WORK TO BE COMPLETED: The answer must be a word-for-word copy of the records below, with every picture left out.

PROVIDED RECORDS:
━━━━
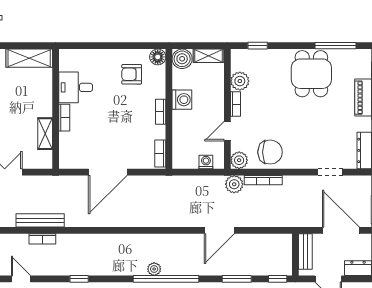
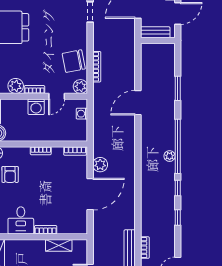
washing machine: (182, 100) -> (36, 107), moved, turned 180
door: (227, 131) -> (57, 96), hinge flipped
chair: (270, 152) -> (74, 61), turned -101
door: (108, 172) -> (90, 194), hinge flipped
plant: (234, 184) -> (100, 165), moved
door: (219, 230) -> (138, 103), swing flipped
window: (278, 279) -> (178, 188), moved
━━━━
RESULT:
washing machine: (182, 100) -> (36, 107), moved, turned 180
door: (227, 131) -> (57, 96), hinge flipped
chair: (270, 152) -> (74, 61), turned -101
door: (108, 172) -> (90, 194), hinge flipped
plant: (234, 184) -> (100, 165), moved
door: (219, 230) -> (138, 103), swing flipped
window: (278, 279) -> (178, 188), moved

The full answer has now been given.